START Listed entries
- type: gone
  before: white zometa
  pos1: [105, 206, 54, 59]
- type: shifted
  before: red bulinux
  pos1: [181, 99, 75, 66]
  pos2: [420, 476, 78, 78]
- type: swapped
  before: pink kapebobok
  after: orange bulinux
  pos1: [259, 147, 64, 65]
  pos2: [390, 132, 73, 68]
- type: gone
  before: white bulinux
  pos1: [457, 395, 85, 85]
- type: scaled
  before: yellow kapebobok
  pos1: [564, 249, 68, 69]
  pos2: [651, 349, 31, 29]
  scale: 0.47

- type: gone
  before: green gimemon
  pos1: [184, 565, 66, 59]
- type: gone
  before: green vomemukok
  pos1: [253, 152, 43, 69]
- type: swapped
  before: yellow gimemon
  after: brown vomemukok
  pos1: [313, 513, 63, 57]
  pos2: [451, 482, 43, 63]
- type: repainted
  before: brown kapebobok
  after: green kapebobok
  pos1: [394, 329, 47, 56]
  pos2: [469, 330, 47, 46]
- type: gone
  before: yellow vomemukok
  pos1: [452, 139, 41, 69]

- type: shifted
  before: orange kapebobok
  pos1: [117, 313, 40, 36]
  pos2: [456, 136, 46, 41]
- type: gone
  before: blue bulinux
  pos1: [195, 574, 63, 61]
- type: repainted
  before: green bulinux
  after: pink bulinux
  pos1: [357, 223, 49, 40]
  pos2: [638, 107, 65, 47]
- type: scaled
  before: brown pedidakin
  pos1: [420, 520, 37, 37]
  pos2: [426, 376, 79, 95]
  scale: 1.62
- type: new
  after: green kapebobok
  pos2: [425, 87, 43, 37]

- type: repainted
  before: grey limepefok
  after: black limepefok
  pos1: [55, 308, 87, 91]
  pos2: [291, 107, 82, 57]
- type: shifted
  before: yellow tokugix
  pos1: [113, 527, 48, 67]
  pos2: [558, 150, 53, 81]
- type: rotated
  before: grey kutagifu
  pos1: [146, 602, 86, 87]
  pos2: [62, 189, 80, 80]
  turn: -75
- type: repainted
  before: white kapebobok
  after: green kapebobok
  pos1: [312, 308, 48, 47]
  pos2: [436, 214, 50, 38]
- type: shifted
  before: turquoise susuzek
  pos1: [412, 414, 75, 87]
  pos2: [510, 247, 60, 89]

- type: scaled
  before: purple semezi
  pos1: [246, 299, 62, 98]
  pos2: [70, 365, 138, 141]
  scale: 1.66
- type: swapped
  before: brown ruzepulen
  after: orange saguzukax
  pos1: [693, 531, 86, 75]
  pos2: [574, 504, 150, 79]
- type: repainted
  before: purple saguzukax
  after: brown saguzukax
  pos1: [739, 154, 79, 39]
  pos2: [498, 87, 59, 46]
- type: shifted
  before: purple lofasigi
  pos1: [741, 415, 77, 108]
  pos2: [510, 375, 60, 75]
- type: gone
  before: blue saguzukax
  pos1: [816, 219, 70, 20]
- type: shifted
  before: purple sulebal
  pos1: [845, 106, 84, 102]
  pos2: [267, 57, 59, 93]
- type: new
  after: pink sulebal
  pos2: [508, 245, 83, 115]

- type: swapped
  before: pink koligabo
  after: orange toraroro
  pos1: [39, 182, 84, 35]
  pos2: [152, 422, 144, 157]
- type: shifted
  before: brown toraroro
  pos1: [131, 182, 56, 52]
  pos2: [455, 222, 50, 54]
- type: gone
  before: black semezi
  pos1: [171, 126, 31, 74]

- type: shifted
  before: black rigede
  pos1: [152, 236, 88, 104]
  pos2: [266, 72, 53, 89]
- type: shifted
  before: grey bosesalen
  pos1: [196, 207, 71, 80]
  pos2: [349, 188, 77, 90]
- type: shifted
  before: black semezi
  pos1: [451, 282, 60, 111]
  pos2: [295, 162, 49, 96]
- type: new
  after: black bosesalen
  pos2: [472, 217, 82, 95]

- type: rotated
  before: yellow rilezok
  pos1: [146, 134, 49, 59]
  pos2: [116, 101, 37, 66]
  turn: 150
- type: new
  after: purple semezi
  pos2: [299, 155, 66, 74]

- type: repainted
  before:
END Listed entries
Work instructions>
Once the line with "before: white bulinux" is found in the records above, print exactly that line and every line after it through the line with "pos2: [651, 349, 31, 29]".

Answer box>
  before: white bulinux
  pos1: [457, 395, 85, 85]
- type: scaled
  before: yellow kapebobok
  pos1: [564, 249, 68, 69]
  pos2: [651, 349, 31, 29]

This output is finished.